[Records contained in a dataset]
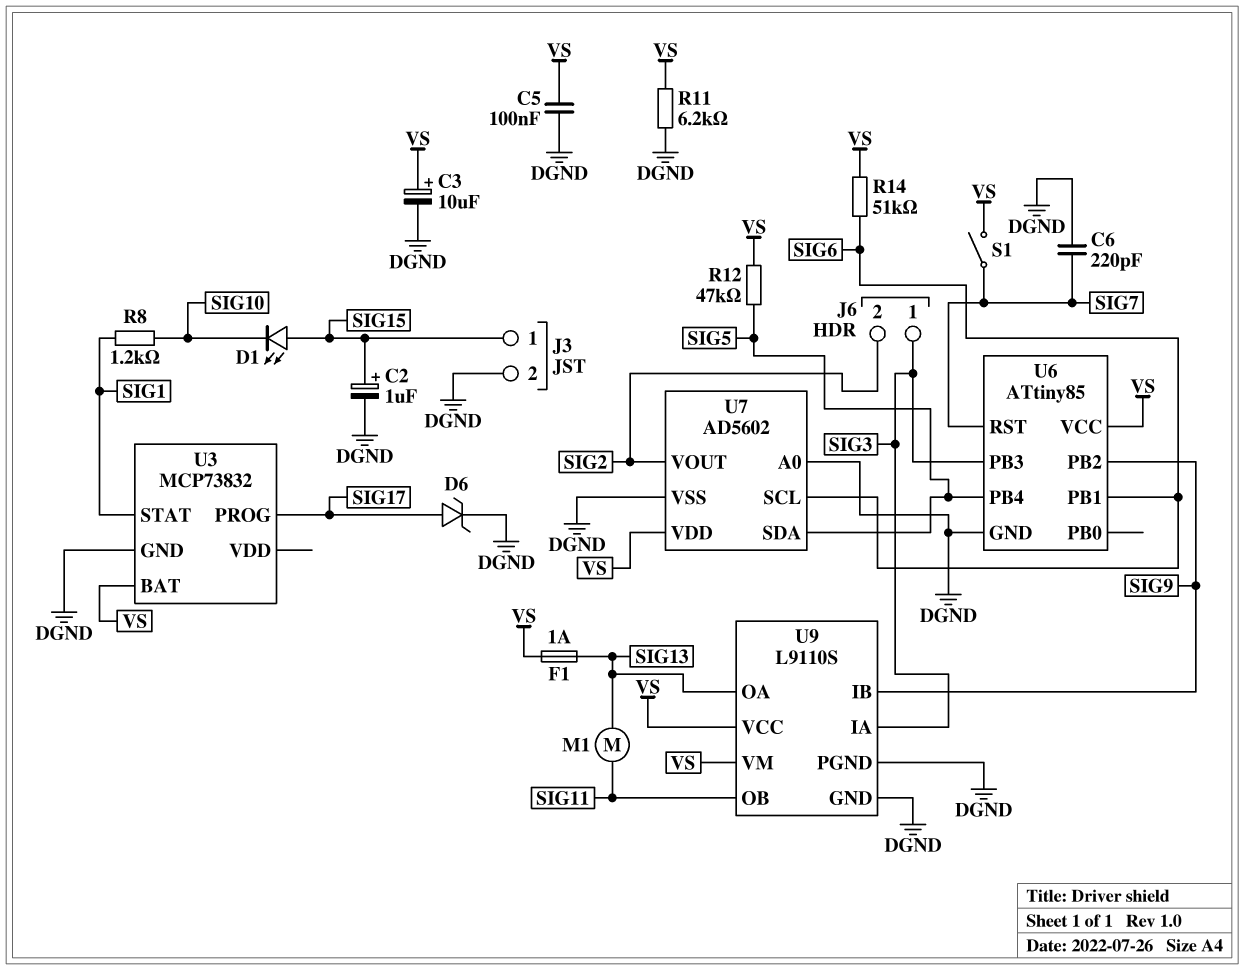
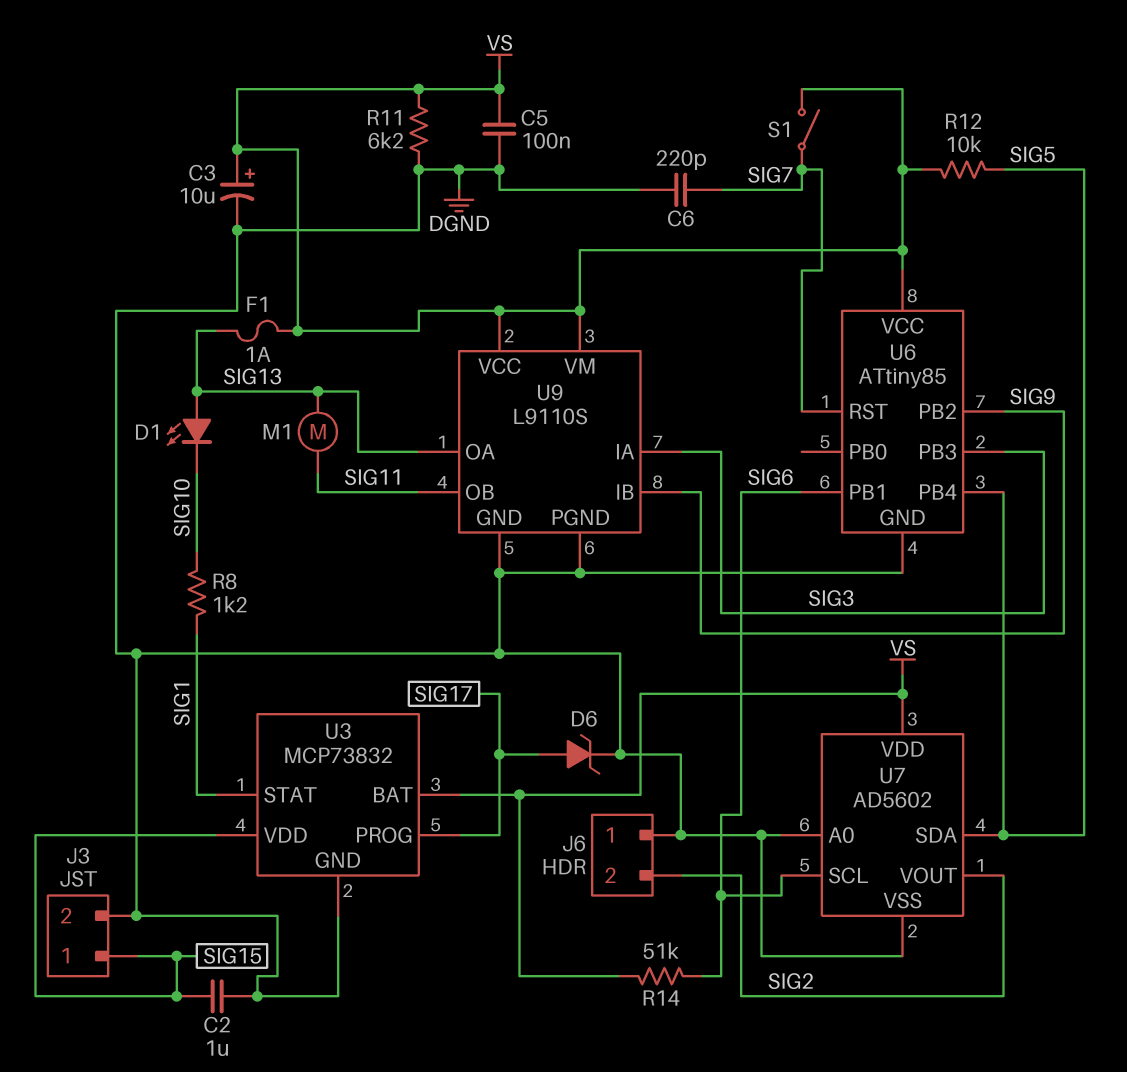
C2: 1uF (plus SIG15, minus DGND) -> 1uF (DGND, SIG15)
D1: LED (A SIG15, K SIG10) -> LED (A SIG13, K SIG10)
J6 pin 1: SIG3 -> DGND
R12: 47k (SIG5, VS) -> 10k (SIG5, VS)
U3 pin VDD: none -> SIG15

Activity: Each line above that contains the word "DGND" should be copied.

Result of this task:
C2: 1uF (plus SIG15, minus DGND) -> 1uF (DGND, SIG15)
J6 pin 1: SIG3 -> DGND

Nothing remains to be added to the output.